-- START --

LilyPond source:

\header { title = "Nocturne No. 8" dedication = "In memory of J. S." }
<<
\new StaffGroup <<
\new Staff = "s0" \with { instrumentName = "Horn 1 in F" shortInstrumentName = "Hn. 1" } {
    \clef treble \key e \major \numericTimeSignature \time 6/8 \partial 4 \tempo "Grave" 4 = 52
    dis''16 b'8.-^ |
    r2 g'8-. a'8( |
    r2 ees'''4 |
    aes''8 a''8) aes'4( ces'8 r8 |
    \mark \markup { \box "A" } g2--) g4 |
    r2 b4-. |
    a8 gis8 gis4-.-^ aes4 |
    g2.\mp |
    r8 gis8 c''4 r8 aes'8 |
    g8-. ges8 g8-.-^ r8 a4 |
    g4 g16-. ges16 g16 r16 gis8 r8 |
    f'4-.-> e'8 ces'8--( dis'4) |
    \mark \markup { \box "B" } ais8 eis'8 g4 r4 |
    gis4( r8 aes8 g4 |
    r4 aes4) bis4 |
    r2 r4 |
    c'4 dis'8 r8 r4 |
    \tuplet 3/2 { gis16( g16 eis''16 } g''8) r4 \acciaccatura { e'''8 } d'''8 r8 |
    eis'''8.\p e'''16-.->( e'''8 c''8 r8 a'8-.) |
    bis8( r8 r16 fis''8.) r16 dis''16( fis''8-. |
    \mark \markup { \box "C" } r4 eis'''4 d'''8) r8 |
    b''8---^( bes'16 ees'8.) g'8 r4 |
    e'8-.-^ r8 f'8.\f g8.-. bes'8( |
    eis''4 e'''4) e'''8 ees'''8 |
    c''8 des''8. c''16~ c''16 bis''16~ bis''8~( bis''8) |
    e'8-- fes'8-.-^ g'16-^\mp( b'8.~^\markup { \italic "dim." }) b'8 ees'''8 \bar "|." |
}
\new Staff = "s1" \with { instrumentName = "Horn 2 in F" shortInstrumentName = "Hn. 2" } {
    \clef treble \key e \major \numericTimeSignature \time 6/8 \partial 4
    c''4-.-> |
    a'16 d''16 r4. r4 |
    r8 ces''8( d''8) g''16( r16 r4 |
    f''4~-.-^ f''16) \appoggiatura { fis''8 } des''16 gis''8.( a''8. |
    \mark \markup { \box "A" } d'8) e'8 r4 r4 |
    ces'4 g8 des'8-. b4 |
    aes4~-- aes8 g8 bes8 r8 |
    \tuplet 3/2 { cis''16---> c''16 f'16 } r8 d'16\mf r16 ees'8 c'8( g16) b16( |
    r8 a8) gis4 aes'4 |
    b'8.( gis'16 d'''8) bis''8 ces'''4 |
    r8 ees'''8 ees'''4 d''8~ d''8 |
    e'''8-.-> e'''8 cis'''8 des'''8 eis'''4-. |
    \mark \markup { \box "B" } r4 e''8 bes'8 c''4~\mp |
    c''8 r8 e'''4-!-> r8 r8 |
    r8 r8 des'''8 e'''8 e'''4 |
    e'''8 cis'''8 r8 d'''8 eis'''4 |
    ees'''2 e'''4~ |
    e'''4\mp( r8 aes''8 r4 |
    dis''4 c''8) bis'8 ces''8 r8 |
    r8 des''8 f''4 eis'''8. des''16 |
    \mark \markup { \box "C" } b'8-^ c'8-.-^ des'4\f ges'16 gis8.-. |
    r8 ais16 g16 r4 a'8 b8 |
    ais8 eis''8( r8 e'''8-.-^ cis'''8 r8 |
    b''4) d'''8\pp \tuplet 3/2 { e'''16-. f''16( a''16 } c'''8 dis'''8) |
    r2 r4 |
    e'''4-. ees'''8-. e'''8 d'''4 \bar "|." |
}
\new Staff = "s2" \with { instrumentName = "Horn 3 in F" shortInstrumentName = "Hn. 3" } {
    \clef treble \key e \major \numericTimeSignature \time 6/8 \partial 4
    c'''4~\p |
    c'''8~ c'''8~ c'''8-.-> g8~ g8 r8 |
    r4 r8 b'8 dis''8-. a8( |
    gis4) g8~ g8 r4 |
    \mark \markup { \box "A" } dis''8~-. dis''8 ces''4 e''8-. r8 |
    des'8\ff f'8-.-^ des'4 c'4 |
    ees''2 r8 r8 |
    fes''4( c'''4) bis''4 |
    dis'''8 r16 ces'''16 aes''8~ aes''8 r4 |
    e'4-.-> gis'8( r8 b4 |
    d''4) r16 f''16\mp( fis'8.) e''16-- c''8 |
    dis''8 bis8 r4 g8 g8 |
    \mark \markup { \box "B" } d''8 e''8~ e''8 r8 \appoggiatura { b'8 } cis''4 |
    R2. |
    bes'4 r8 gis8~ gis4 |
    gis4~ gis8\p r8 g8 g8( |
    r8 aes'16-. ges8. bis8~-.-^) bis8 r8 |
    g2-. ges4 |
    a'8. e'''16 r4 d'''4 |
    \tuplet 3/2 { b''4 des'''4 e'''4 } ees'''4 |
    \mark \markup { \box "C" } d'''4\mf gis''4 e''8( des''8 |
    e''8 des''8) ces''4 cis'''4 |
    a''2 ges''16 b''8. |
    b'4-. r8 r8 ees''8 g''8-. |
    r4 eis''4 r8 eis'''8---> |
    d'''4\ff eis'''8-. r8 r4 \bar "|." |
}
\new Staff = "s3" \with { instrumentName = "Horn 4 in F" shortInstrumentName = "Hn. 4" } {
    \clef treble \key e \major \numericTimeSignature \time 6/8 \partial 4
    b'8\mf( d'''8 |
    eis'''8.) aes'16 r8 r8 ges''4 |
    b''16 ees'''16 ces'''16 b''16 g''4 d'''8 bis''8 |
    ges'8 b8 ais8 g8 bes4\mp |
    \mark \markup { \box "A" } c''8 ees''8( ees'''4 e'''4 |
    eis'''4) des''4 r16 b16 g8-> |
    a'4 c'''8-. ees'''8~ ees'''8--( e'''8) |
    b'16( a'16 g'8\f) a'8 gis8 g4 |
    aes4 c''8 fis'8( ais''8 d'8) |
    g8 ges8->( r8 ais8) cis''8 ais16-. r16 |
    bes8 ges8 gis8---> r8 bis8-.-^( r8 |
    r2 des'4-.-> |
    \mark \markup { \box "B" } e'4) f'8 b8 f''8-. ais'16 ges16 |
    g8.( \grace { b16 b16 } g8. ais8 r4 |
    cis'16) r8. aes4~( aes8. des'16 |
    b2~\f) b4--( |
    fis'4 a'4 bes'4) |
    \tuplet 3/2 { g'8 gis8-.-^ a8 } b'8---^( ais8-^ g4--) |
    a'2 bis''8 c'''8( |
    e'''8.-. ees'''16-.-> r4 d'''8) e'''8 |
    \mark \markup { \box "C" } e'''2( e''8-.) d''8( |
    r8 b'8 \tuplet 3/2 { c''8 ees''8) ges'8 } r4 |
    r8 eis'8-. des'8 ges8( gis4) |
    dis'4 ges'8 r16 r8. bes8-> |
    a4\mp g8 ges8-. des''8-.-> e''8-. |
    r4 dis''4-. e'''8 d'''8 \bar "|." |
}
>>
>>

-- END --

• _Stated exercise_
Reproduce the LilyPond source in all the records, substituting "Largo" for every occurrence of "Grave" and leaving everything else unchanged.

• _Correct response_
LilyPond source:

\header { title = "Nocturne No. 8" dedication = "In memory of J. S." }
<<
\new StaffGroup <<
\new Staff = "s0" \with { instrumentName = "Horn 1 in F" shortInstrumentName = "Hn. 1" } {
    \clef treble \key e \major \numericTimeSignature \time 6/8 \partial 4 \tempo "Largo" 4 = 52
    dis''16 b'8.-^ |
    r2 g'8-. a'8( |
    r2 ees'''4 |
    aes''8 a''8) aes'4( ces'8 r8 |
    \mark \markup { \box "A" } g2--) g4 |
    r2 b4-. |
    a8 gis8 gis4-.-^ aes4 |
    g2.\mp |
    r8 gis8 c''4 r8 aes'8 |
    g8-. ges8 g8-.-^ r8 a4 |
    g4 g16-. ges16 g16 r16 gis8 r8 |
    f'4-.-> e'8 ces'8--( dis'4) |
    \mark \markup { \box "B" } ais8 eis'8 g4 r4 |
    gis4( r8 aes8 g4 |
    r4 aes4) bis4 |
    r2 r4 |
    c'4 dis'8 r8 r4 |
    \tuplet 3/2 { gis16( g16 eis''16 } g''8) r4 \acciaccatura { e'''8 } d'''8 r8 |
    eis'''8.\p e'''16-.->( e'''8 c''8 r8 a'8-.) |
    bis8( r8 r16 fis''8.) r16 dis''16( fis''8-. |
    \mark \markup { \box "C" } r4 eis'''4 d'''8) r8 |
    b''8---^( bes'16 ees'8.) g'8 r4 |
    e'8-.-^ r8 f'8.\f g8.-. bes'8( |
    eis''4 e'''4) e'''8 ees'''8 |
    c''8 des''8. c''16~ c''16 bis''16~ bis''8~( bis''8) |
    e'8-- fes'8-.-^ g'16-^\mp( b'8.~^\markup { \italic "dim." }) b'8 ees'''8 \bar "|." |
}
\new Staff = "s1" \with { instrumentName = "Horn 2 in F" shortInstrumentName = "Hn. 2" } {
    \clef treble \key e \major \numericTimeSignature \time 6/8 \partial 4
    c''4-.-> |
    a'16 d''16 r4. r4 |
    r8 ces''8( d''8) g''16( r16 r4 |
    f''4~-.-^ f''16) \appoggiatura { fis''8 } des''16 gis''8.( a''8. |
    \mark \markup { \box "A" } d'8) e'8 r4 r4 |
    ces'4 g8 des'8-. b4 |
    aes4~-- aes8 g8 bes8 r8 |
    \tuplet 3/2 { cis''16---> c''16 f'16 } r8 d'16\mf r16 ees'8 c'8( g16) b16( |
    r8 a8) gis4 aes'4 |
    b'8.( gis'16 d'''8) bis''8 ces'''4 |
    r8 ees'''8 ees'''4 d''8~ d''8 |
    e'''8-.-> e'''8 cis'''8 des'''8 eis'''4-. |
    \mark \markup { \box "B" } r4 e''8 bes'8 c''4~\mp |
    c''8 r8 e'''4-!-> r8 r8 |
    r8 r8 des'''8 e'''8 e'''4 |
    e'''8 cis'''8 r8 d'''8 eis'''4 |
    ees'''2 e'''4~ |
    e'''4\mp( r8 aes''8 r4 |
    dis''4 c''8) bis'8 ces''8 r8 |
    r8 des''8 f''4 eis'''8. des''16 |
    \mark \markup { \box "C" } b'8-^ c'8-.-^ des'4\f ges'16 gis8.-. |
    r8 ais16 g16 r4 a'8 b8 |
    ais8 eis''8( r8 e'''8-.-^ cis'''8 r8 |
    b''4) d'''8\pp \tuplet 3/2 { e'''16-. f''16( a''16 } c'''8 dis'''8) |
    r2 r4 |
    e'''4-. ees'''8-. e'''8 d'''4 \bar "|." |
}
\new Staff = "s2" \with { instrumentName = "Horn 3 in F" shortInstrumentName = "Hn. 3" } {
    \clef treble \key e \major \numericTimeSignature \time 6/8 \partial 4
    c'''4~\p |
    c'''8~ c'''8~ c'''8-.-> g8~ g8 r8 |
    r4 r8 b'8 dis''8-. a8( |
    gis4) g8~ g8 r4 |
    \mark \markup { \box "A" } dis''8~-. dis''8 ces''4 e''8-. r8 |
    des'8\ff f'8-.-^ des'4 c'4 |
    ees''2 r8 r8 |
    fes''4( c'''4) bis''4 |
    dis'''8 r16 ces'''16 aes''8~ aes''8 r4 |
    e'4-.-> gis'8( r8 b4 |
    d''4) r16 f''16\mp( fis'8.) e''16-- c''8 |
    dis''8 bis8 r4 g8 g8 |
    \mark \markup { \box "B" } d''8 e''8~ e''8 r8 \appoggiatura { b'8 } cis''4 |
    R2. |
    bes'4 r8 gis8~ gis4 |
    gis4~ gis8\p r8 g8 g8( |
    r8 aes'16-. ges8. bis8~-.-^) bis8 r8 |
    g2-. ges4 |
    a'8. e'''16 r4 d'''4 |
    \tuplet 3/2 { b''4 des'''4 e'''4 } ees'''4 |
    \mark \markup { \box "C" } d'''4\mf gis''4 e''8( des''8 |
    e''8 des''8) ces''4 cis'''4 |
    a''2 ges''16 b''8. |
    b'4-. r8 r8 ees''8 g''8-. |
    r4 eis''4 r8 eis'''8---> |
    d'''4\ff eis'''8-. r8 r4 \bar "|." |
}
\new Staff = "s3" \with { instrumentName = "Horn 4 in F" shortInstrumentName = "Hn. 4" } {
    \clef treble \key e \major \numericTimeSignature \time 6/8 \partial 4
    b'8\mf( d'''8 |
    eis'''8.) aes'16 r8 r8 ges''4 |
    b''16 ees'''16 ces'''16 b''16 g''4 d'''8 bis''8 |
    ges'8 b8 ais8 g8 bes4\mp |
    \mark \markup { \box "A" } c''8 ees''8( ees'''4 e'''4 |
    eis'''4) des''4 r16 b16 g8-> |
    a'4 c'''8-. ees'''8~ ees'''8--( e'''8) |
    b'16( a'16 g'8\f) a'8 gis8 g4 |
    aes4 c''8 fis'8( ais''8 d'8) |
    g8 ges8->( r8 ais8) cis''8 ais16-. r16 |
    bes8 ges8 gis8---> r8 bis8-.-^( r8 |
    r2 des'4-.-> |
    \mark \markup { \box "B" } e'4) f'8 b8 f''8-. ais'16 ges16 |
    g8.( \grace { b16 b16 } g8. ais8 r4 |
    cis'16) r8. aes4~( aes8. des'16 |
    b2~\f) b4--( |
    fis'4 a'4 bes'4) |
    \tuplet 3/2 { g'8 gis8-.-^ a8 } b'8---^( ais8-^ g4--) |
    a'2 bis''8 c'''8( |
    e'''8.-. ees'''16-.-> r4 d'''8) e'''8 |
    \mark \markup { \box "C" } e'''2( e''8-.) d''8( |
    r8 b'8 \tuplet 3/2 { c''8 ees''8) ges'8 } r4 |
    r8 eis'8-. des'8 ges8( gis4) |
    dis'4 ges'8 r16 r8. bes8-> |
    a4\mp g8 ges8-. des''8-.-> e''8-. |
    r4 dis''4-. e'''8 d'''8 \bar "|." |
}
>>
>>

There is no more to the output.